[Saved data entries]

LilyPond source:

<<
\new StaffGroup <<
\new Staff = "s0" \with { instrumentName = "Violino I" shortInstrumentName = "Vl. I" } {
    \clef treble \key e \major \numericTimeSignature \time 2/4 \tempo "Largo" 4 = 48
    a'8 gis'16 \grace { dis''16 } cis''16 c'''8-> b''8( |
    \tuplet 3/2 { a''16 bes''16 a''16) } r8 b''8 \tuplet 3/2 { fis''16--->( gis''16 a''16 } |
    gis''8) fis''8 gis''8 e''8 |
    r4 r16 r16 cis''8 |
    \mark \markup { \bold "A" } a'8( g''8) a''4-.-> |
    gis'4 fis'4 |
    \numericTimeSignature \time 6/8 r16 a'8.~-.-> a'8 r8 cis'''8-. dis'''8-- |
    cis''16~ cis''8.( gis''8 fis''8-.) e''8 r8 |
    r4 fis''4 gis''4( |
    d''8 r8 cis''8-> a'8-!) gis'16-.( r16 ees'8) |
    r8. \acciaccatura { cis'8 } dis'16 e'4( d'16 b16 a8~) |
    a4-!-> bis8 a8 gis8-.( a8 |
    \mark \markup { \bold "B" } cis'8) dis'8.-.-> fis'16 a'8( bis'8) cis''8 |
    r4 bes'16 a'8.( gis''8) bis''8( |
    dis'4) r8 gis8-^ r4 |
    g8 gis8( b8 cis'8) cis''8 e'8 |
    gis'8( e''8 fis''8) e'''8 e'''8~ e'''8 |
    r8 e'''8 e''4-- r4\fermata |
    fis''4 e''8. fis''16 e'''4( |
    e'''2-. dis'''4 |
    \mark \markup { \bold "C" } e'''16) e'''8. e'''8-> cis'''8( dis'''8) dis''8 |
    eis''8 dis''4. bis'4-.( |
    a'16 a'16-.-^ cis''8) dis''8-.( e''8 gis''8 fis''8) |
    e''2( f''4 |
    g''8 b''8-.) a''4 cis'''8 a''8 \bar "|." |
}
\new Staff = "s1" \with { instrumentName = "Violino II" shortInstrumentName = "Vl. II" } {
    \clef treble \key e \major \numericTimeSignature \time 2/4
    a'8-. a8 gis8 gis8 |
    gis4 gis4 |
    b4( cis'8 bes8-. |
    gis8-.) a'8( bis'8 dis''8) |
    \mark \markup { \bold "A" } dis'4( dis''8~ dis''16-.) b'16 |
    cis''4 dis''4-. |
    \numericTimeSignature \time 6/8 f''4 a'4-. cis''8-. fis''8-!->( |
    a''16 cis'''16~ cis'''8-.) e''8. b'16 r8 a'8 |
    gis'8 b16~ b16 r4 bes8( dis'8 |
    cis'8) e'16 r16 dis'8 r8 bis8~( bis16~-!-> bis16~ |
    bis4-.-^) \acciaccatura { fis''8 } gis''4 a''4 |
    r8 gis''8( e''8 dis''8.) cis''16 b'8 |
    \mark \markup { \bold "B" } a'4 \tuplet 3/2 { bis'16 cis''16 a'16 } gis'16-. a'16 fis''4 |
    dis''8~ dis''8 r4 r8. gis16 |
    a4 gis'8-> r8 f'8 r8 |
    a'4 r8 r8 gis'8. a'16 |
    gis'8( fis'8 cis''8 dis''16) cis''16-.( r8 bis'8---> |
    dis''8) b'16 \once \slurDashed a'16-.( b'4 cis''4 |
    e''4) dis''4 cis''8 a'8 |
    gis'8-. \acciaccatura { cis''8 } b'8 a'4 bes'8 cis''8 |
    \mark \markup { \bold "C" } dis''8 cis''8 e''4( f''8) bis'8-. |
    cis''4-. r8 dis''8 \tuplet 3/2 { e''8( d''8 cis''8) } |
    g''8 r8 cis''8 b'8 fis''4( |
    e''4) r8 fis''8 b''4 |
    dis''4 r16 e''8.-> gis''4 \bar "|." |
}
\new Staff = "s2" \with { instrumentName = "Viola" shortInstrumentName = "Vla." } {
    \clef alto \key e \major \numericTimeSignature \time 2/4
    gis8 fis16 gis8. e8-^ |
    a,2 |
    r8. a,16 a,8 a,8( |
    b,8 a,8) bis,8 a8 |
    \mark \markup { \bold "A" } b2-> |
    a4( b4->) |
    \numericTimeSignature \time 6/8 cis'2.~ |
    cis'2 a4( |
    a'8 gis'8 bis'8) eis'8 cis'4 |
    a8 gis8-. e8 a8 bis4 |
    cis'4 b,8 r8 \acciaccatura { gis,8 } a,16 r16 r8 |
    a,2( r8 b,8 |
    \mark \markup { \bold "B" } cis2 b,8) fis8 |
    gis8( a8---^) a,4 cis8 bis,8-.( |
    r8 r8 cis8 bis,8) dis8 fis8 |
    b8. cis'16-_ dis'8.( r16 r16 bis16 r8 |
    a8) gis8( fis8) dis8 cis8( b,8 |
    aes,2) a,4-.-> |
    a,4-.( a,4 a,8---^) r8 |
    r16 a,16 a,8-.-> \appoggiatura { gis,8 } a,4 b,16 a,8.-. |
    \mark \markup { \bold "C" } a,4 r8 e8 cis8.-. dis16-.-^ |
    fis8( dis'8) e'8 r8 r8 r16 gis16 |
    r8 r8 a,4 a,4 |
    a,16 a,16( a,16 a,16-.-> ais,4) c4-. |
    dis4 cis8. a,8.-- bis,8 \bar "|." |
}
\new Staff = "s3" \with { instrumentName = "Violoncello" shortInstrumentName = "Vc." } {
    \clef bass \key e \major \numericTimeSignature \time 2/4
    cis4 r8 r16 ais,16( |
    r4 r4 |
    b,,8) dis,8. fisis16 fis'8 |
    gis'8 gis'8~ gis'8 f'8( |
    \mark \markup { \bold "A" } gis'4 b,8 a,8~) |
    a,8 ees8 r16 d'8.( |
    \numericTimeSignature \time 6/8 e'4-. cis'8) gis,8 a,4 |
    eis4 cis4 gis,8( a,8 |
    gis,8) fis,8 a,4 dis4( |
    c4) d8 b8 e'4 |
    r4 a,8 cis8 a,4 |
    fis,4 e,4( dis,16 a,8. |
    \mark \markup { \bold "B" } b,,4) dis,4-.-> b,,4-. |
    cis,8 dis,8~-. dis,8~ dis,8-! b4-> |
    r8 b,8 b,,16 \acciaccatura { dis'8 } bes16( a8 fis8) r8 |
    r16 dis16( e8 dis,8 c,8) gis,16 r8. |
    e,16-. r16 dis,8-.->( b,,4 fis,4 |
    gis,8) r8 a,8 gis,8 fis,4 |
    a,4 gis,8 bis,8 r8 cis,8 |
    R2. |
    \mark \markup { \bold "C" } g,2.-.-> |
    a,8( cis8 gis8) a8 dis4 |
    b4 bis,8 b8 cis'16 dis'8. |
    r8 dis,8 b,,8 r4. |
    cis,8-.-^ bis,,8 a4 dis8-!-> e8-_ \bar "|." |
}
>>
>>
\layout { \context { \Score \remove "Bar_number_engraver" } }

→ WRITTEN EXERCISE
Please list every line in the records above that contains the string "acciaccatura".

→ ANSWER TO THE PROBLEM
    r8. \acciaccatura { cis'8 } dis'16 e'4( d'16 b16 a8~) |
    bis4-.-^) \acciaccatura { fis''8 } gis''4 a''4 |
    gis'8-. \acciaccatura { cis''8 } b'8 a'4 bes'8 cis''8 |
    cis'4 b,8 r8 \acciaccatura { gis,8 } a,16 r16 r8 |
    r8 b,8 b,,16 \acciaccatura { dis'8 } bes16( a8 fis8) r8 |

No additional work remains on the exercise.